▶ _PROBLEM STATEMENT_: Where a line in the material below has the string "degrees", please report it.

▶ _PROVIDED RECORDS_:
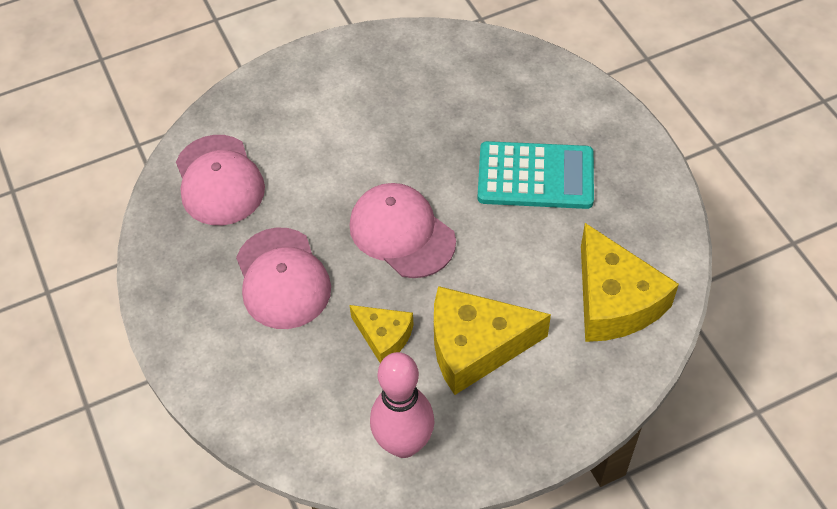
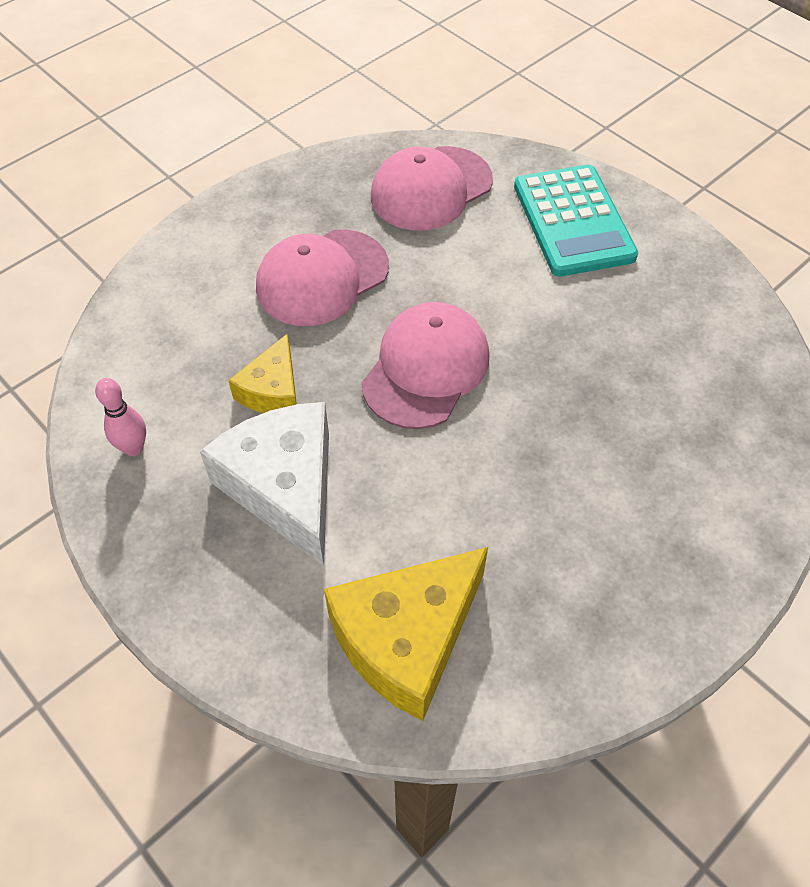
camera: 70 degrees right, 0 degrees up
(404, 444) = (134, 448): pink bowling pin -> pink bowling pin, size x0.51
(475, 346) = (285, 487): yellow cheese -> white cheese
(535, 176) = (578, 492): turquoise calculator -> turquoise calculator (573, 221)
* * *
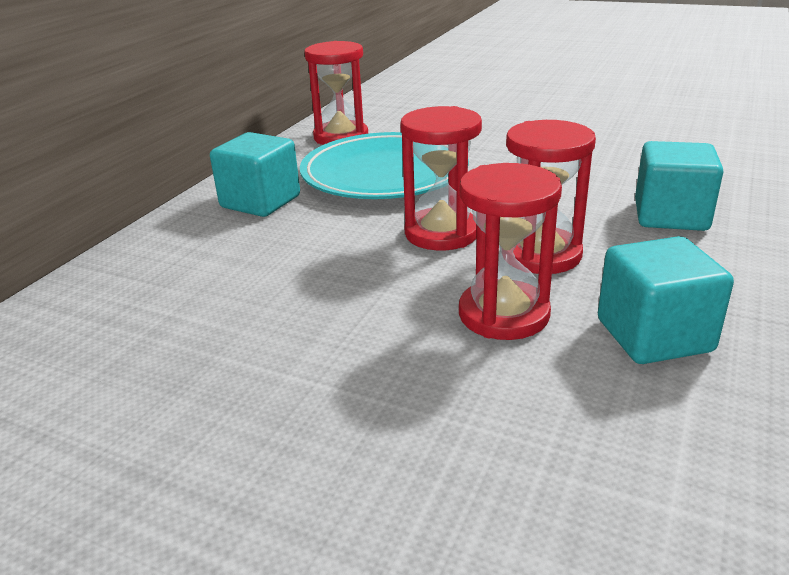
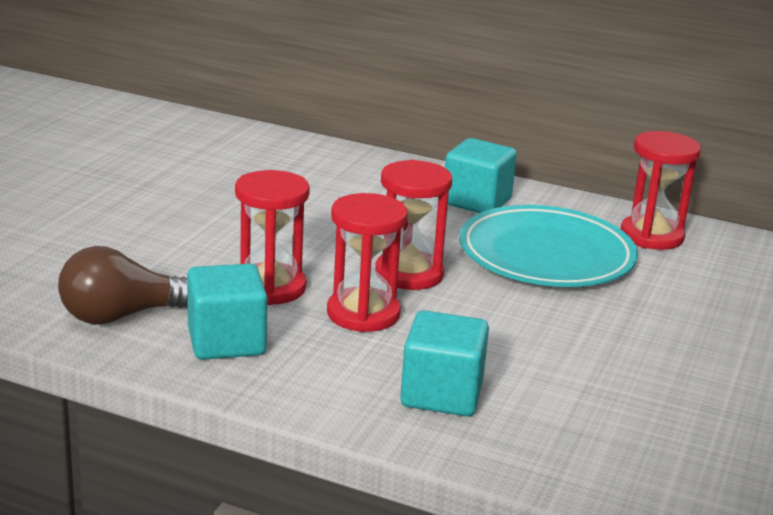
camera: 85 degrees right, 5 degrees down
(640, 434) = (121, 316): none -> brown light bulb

▶ _EXERCISE RESPONSE_:
camera: 70 degrees right, 0 degrees up
camera: 85 degrees right, 5 degrees down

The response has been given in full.